=== Problem statement ===
Count the lines in the material below that contain the string "time", and reply with only that number.

━━━━━━━━━━━━━━━━━━━━━━━━━━━━━━

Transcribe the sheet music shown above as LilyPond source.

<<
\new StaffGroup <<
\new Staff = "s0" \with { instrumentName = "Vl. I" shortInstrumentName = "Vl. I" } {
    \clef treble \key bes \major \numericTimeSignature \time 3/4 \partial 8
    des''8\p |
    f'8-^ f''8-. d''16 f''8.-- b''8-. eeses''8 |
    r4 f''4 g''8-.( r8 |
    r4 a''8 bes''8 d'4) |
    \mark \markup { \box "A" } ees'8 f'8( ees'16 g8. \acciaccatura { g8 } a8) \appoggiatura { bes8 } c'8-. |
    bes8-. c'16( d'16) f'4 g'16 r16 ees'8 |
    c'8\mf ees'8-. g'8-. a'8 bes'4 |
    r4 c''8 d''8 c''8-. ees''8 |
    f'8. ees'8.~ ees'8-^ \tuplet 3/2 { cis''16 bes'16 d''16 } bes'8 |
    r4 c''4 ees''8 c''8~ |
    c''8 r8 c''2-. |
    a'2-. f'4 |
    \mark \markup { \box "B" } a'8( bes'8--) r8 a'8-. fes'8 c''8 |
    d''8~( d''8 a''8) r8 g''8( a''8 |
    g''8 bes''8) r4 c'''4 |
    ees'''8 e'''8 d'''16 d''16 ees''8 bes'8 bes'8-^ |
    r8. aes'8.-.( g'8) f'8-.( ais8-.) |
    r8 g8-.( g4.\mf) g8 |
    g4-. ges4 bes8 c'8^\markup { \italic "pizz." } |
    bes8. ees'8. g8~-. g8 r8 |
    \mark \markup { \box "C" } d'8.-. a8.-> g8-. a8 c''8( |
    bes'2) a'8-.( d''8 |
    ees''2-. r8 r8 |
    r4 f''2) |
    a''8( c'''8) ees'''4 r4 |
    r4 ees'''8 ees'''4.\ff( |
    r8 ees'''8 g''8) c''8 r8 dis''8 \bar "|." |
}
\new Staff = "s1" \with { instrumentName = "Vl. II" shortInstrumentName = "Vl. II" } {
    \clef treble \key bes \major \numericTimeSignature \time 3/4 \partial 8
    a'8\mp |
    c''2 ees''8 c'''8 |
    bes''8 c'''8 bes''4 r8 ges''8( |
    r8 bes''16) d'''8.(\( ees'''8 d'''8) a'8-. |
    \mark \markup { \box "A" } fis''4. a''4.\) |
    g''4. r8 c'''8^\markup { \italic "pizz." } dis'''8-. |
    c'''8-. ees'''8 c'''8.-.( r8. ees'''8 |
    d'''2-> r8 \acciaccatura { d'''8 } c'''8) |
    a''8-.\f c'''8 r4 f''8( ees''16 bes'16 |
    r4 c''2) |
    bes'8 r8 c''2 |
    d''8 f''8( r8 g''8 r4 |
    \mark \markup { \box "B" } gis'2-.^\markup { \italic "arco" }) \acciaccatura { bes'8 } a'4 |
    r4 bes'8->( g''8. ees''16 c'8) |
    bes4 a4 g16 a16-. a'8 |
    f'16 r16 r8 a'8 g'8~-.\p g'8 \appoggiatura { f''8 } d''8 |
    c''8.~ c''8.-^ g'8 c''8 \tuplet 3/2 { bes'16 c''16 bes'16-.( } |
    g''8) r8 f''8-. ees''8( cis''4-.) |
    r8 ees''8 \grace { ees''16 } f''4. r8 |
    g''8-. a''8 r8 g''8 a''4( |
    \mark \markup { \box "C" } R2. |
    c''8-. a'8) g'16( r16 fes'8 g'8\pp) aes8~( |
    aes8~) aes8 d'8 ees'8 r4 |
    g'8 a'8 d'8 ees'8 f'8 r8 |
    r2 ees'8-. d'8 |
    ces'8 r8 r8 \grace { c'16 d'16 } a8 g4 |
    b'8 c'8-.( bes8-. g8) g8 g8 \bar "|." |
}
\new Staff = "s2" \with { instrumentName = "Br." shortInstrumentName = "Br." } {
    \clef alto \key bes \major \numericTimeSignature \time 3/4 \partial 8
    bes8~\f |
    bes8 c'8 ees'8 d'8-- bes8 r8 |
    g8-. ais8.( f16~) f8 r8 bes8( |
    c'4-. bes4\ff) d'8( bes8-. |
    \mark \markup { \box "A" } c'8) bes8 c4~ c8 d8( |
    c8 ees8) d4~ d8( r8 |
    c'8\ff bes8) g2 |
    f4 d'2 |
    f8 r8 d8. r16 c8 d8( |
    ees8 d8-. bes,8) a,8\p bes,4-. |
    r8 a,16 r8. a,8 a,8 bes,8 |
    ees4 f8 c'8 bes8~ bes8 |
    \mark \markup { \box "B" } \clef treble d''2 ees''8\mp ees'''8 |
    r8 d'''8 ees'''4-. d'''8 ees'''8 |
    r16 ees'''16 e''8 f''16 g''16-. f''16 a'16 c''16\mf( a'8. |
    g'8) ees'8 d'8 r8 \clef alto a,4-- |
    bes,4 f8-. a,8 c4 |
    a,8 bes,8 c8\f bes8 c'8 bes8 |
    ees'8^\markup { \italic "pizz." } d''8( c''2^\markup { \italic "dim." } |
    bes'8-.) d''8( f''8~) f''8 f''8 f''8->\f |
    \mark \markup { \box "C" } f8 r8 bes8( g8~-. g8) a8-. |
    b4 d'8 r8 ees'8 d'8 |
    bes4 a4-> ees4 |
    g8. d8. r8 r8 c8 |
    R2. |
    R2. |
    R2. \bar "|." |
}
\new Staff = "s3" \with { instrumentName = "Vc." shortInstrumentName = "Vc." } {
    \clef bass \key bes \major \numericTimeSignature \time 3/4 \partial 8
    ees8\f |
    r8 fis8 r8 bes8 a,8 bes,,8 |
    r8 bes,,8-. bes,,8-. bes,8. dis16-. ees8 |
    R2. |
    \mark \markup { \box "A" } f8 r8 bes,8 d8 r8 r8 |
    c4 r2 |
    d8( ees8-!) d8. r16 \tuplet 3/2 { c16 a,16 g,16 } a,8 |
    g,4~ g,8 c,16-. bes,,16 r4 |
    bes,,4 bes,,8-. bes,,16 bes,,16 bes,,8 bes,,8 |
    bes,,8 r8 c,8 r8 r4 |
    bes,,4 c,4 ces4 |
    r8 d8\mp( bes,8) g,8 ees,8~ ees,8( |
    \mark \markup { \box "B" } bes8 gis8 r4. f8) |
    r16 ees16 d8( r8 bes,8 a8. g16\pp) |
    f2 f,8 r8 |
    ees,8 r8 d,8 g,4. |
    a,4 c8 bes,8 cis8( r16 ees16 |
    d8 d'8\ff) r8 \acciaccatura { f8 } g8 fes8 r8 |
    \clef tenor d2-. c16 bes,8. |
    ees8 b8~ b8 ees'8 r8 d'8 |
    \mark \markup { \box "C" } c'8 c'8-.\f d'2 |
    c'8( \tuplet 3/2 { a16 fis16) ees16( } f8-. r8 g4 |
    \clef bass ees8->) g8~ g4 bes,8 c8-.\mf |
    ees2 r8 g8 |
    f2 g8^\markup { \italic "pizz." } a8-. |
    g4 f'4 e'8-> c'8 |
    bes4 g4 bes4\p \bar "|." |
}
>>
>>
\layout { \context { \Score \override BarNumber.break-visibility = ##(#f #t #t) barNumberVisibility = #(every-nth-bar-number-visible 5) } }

━━━━━━━━━━━━━━━━━━━━━━━━━━━━━━

=== Final answer ===
4